What is needed is an exact reproduction of the lines from the one that contains "pink tape: 7 -> 4" through the end of the data, both included and nothing else, with pictures omitted.

--- Source information Enclosed Below ---

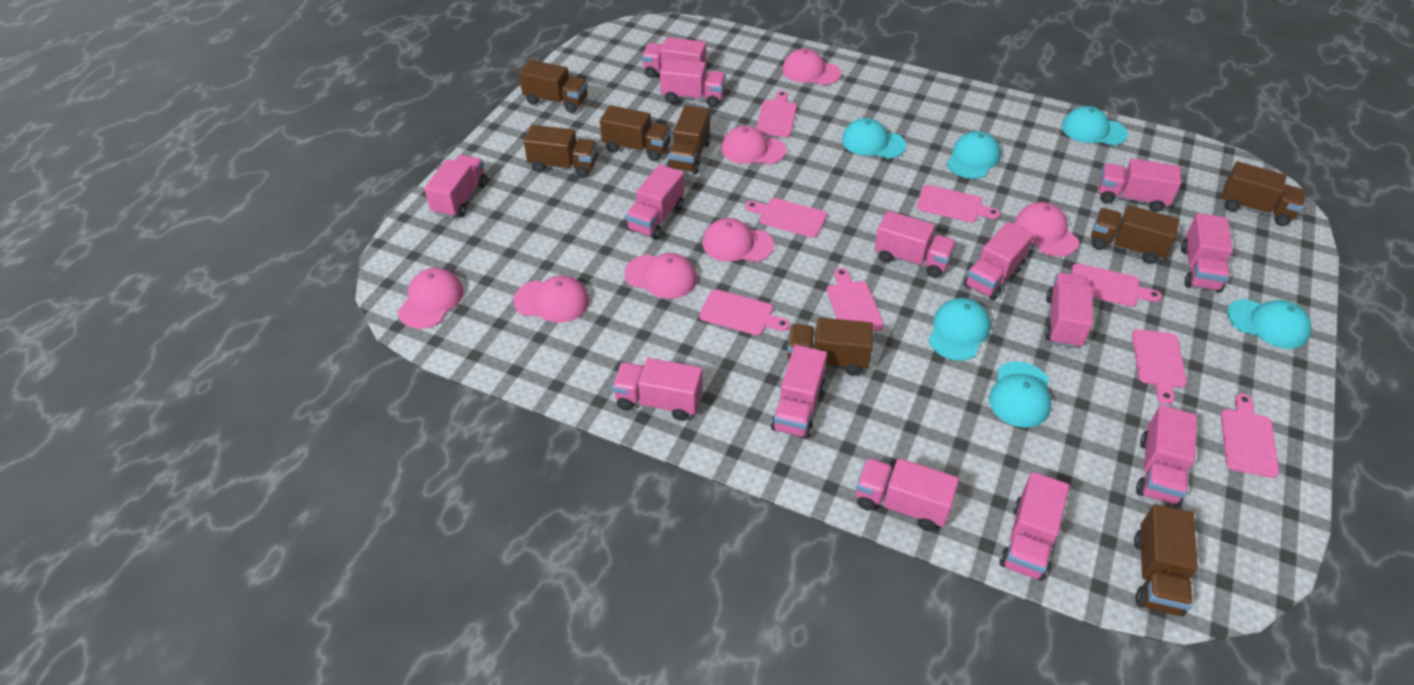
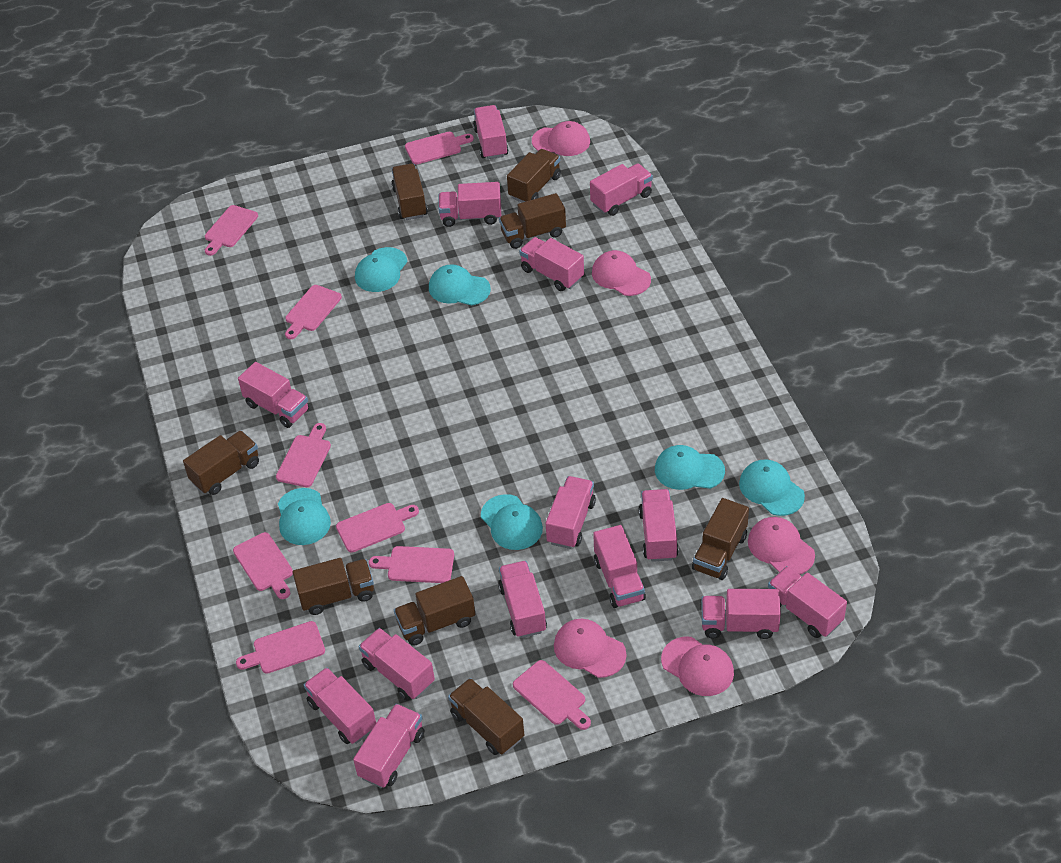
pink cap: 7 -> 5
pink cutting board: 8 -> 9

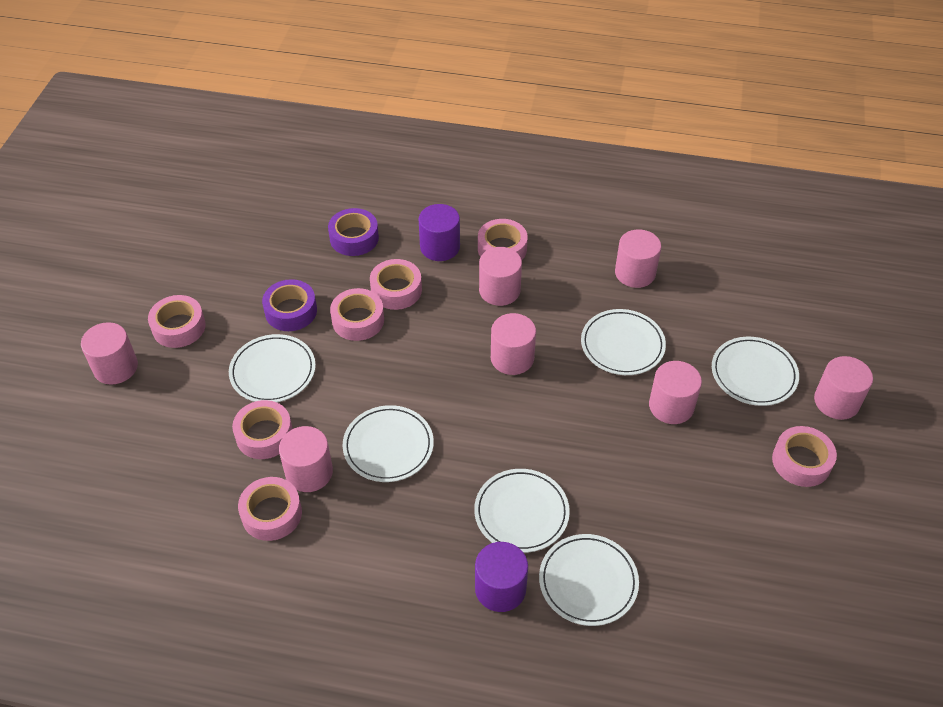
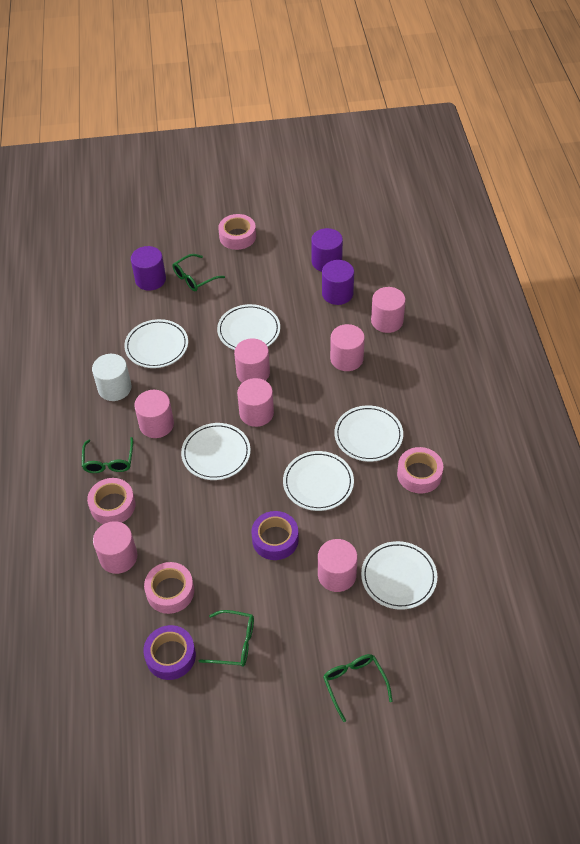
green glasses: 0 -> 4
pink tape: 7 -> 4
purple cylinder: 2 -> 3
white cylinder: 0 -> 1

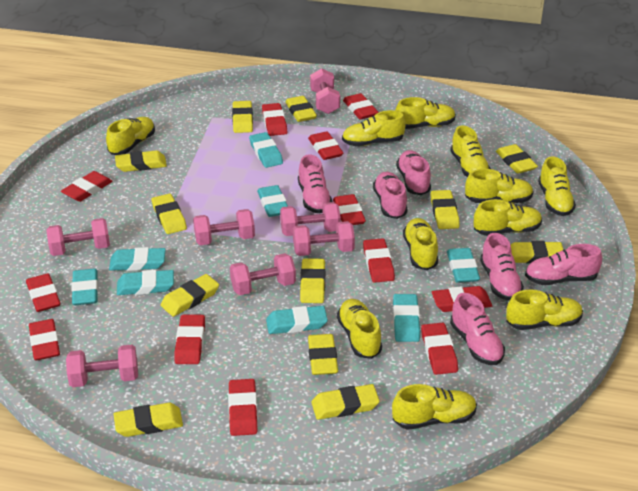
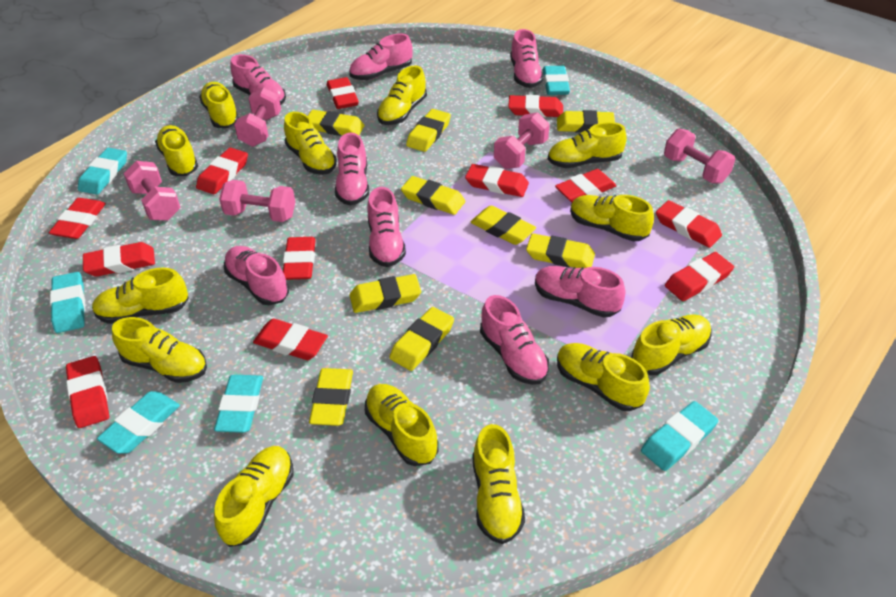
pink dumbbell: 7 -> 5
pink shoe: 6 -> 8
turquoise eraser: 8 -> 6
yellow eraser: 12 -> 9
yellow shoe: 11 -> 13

--- End of Enclosed Source information ---

Answer for this exercise
pink tape: 7 -> 4
purple cylinder: 2 -> 3
white cylinder: 0 -> 1

pink dumbbell: 7 -> 5
pink shoe: 6 -> 8
turquoise eraser: 8 -> 6
yellow eraser: 12 -> 9
yellow shoe: 11 -> 13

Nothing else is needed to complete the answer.